■ Short exercise ■
Reproduce the lines below with "white woven laundry basket" changed to "white woven storage bin" wherever it occurs, and leave everything else as it is.

■ Source material ■

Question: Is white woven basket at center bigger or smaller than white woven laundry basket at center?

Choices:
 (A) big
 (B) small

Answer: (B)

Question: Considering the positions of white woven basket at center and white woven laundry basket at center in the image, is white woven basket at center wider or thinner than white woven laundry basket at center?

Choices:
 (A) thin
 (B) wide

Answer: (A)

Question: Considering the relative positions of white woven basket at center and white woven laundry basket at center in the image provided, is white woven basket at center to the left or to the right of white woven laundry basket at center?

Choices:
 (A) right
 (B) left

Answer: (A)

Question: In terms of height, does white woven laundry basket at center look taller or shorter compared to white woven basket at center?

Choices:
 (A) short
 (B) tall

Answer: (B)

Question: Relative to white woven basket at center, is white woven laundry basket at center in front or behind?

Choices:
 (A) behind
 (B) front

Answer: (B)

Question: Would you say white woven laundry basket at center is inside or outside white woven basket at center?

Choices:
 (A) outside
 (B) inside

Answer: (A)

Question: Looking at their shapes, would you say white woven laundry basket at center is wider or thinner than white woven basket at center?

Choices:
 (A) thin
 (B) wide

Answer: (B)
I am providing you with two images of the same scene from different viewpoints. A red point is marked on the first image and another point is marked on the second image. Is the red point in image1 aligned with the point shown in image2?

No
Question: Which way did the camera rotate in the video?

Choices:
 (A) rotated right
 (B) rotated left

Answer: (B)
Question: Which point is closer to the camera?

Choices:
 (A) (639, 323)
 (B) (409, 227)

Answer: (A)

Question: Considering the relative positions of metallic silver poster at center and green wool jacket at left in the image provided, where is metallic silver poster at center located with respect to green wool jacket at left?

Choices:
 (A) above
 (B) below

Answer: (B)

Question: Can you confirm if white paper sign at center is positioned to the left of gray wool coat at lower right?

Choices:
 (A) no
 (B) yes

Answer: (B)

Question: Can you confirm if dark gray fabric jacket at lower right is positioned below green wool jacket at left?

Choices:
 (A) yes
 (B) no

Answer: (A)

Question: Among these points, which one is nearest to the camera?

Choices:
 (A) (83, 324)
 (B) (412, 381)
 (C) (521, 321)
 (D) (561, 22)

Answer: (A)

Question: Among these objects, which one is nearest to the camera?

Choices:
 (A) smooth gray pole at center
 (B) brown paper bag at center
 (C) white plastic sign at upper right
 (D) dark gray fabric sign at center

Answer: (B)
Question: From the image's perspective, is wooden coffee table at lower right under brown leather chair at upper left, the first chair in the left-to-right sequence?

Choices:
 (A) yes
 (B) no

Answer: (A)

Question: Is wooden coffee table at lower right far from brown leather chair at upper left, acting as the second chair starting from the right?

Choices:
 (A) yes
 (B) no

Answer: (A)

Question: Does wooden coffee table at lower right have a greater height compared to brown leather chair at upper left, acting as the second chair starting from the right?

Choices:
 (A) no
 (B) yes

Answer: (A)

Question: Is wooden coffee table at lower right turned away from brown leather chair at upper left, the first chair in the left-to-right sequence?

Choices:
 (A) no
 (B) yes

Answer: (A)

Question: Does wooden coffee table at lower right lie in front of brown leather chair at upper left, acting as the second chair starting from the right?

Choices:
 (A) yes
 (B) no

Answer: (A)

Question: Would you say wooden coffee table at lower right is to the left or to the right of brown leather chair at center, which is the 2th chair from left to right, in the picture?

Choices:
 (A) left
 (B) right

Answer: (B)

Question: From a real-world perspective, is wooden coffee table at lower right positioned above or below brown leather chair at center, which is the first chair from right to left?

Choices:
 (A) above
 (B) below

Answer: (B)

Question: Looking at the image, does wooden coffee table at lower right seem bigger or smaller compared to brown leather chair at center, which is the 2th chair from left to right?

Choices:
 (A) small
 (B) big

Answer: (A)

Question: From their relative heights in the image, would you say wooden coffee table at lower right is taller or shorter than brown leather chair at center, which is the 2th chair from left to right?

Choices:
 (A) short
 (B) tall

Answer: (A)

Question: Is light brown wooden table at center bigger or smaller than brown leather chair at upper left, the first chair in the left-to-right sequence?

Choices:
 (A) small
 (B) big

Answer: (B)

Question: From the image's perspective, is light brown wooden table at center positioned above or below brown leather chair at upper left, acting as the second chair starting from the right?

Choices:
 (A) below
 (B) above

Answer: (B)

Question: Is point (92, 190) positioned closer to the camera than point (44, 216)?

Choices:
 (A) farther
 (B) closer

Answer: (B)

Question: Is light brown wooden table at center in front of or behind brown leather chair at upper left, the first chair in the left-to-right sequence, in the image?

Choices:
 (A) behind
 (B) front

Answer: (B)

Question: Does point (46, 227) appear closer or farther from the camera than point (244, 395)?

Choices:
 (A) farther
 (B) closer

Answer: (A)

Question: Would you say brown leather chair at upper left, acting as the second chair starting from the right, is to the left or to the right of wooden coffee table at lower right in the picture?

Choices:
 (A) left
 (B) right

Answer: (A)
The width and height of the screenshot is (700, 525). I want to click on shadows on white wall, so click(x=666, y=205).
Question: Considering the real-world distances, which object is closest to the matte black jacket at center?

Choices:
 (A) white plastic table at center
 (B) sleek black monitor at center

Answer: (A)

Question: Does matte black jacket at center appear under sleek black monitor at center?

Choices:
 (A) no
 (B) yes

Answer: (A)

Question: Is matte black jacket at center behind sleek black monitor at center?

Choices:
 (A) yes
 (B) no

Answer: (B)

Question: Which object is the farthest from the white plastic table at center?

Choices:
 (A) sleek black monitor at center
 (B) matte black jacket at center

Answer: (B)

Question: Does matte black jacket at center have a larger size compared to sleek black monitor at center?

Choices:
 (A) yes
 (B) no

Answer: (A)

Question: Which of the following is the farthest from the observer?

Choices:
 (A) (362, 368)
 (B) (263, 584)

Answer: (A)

■ Result of the exercise ■
Question: Is white woven basket at center bigger or smaller than white woven storage bin at center?

Choices:
 (A) big
 (B) small

Answer: (B)

Question: Considering the positions of white woven basket at center and white woven storage bin at center in the image, is white woven basket at center wider or thinner than white woven storage bin at center?

Choices:
 (A) thin
 (B) wide

Answer: (A)

Question: Considering the relative positions of white woven basket at center and white woven storage bin at center in the image provided, is white woven basket at center to the left or to the right of white woven storage bin at center?

Choices:
 (A) right
 (B) left

Answer: (A)

Question: In terms of height, does white woven storage bin at center look taller or shorter compared to white woven basket at center?

Choices:
 (A) short
 (B) tall

Answer: (B)

Question: Relative to white woven basket at center, is white woven storage bin at center in front or behind?

Choices:
 (A) behind
 (B) front

Answer: (B)

Question: Would you say white woven storage bin at center is inside or outside white woven basket at center?

Choices:
 (A) outside
 (B) inside

Answer: (A)

Question: Looking at their shapes, would you say white woven storage bin at center is wider or thinner than white woven basket at center?

Choices:
 (A) thin
 (B) wide

Answer: (B)
I am providing you with two images of the same scene from different viewpoints. A red point is marked on the first image and another point is marked on the second image. Is the red point in image1 aligned with the point shown in image2?

No
Question: Which way did the camera rotate in the video?

Choices:
 (A) rotated right
 (B) rotated left

Answer: (B)
Question: Which point is closer to the camera?

Choices:
 (A) (639, 323)
 (B) (409, 227)

Answer: (A)

Question: Considering the relative positions of metallic silver poster at center and green wool jacket at left in the image provided, where is metallic silver poster at center located with respect to green wool jacket at left?

Choices:
 (A) above
 (B) below

Answer: (B)

Question: Can you confirm if white paper sign at center is positioned to the left of gray wool coat at lower right?

Choices:
 (A) no
 (B) yes

Answer: (B)

Question: Can you confirm if dark gray fabric jacket at lower right is positioned below green wool jacket at left?

Choices:
 (A) yes
 (B) no

Answer: (A)

Question: Among these points, which one is nearest to the camera?

Choices:
 (A) (83, 324)
 (B) (412, 381)
 (C) (521, 321)
 (D) (561, 22)

Answer: (A)

Question: Among these objects, which one is nearest to the camera?

Choices:
 (A) smooth gray pole at center
 (B) brown paper bag at center
 (C) white plastic sign at upper right
 (D) dark gray fabric sign at center

Answer: (B)
Question: From the image's perspective, is wooden coffee table at lower right under brown leather chair at upper left, the first chair in the left-to-right sequence?

Choices:
 (A) yes
 (B) no

Answer: (A)

Question: Is wooden coffee table at lower right far from brown leather chair at upper left, acting as the second chair starting from the right?

Choices:
 (A) yes
 (B) no

Answer: (A)

Question: Does wooden coffee table at lower right have a greater height compared to brown leather chair at upper left, acting as the second chair starting from the right?

Choices:
 (A) no
 (B) yes

Answer: (A)

Question: Is wooden coffee table at lower right turned away from brown leather chair at upper left, the first chair in the left-to-right sequence?

Choices:
 (A) no
 (B) yes

Answer: (A)

Question: Does wooden coffee table at lower right lie in front of brown leather chair at upper left, acting as the second chair starting from the right?

Choices:
 (A) yes
 (B) no

Answer: (A)

Question: Would you say wooden coffee table at lower right is to the left or to the right of brown leather chair at center, which is the 2th chair from left to right, in the picture?

Choices:
 (A) left
 (B) right

Answer: (B)

Question: From a real-world perspective, is wooden coffee table at lower right positioned above or below brown leather chair at center, which is the first chair from right to left?

Choices:
 (A) above
 (B) below

Answer: (B)

Question: Looking at the image, does wooden coffee table at lower right seem bigger or smaller compared to brown leather chair at center, which is the 2th chair from left to right?

Choices:
 (A) small
 (B) big

Answer: (A)

Question: From their relative heights in the image, would you say wooden coffee table at lower right is taller or shorter than brown leather chair at center, which is the 2th chair from left to right?

Choices:
 (A) short
 (B) tall

Answer: (A)

Question: Is light brown wooden table at center bigger or smaller than brown leather chair at upper left, the first chair in the left-to-right sequence?

Choices:
 (A) small
 (B) big

Answer: (B)

Question: From the image's perspective, is light brown wooden table at center positioned above or below brown leather chair at upper left, acting as the second chair starting from the right?

Choices:
 (A) below
 (B) above

Answer: (B)

Question: Is point (92, 190) positioned closer to the camera than point (44, 216)?

Choices:
 (A) farther
 (B) closer

Answer: (B)

Question: Is light brown wooden table at center in front of or behind brown leather chair at upper left, the first chair in the left-to-right sequence, in the image?

Choices:
 (A) behind
 (B) front

Answer: (B)

Question: Does point (46, 227) appear closer or farther from the camera than point (244, 395)?

Choices:
 (A) farther
 (B) closer

Answer: (A)

Question: Would you say brown leather chair at upper left, acting as the second chair starting from the right, is to the left or to the right of wooden coffee table at lower right in the picture?

Choices:
 (A) left
 (B) right

Answer: (A)
The width and height of the screenshot is (700, 525). I want to click on shadows on white wall, so click(x=666, y=205).
Question: Considering the real-world distances, which object is closest to the matte black jacket at center?

Choices:
 (A) white plastic table at center
 (B) sleek black monitor at center

Answer: (A)

Question: Does matte black jacket at center appear under sleek black monitor at center?

Choices:
 (A) no
 (B) yes

Answer: (A)

Question: Is matte black jacket at center behind sleek black monitor at center?

Choices:
 (A) yes
 (B) no

Answer: (B)

Question: Which object is the farthest from the white plastic table at center?

Choices:
 (A) sleek black monitor at center
 (B) matte black jacket at center

Answer: (B)

Question: Does matte black jacket at center have a larger size compared to sleek black monitor at center?

Choices:
 (A) yes
 (B) no

Answer: (A)

Question: Which of the following is the farthest from the observer?

Choices:
 (A) (362, 368)
 (B) (263, 584)

Answer: (A)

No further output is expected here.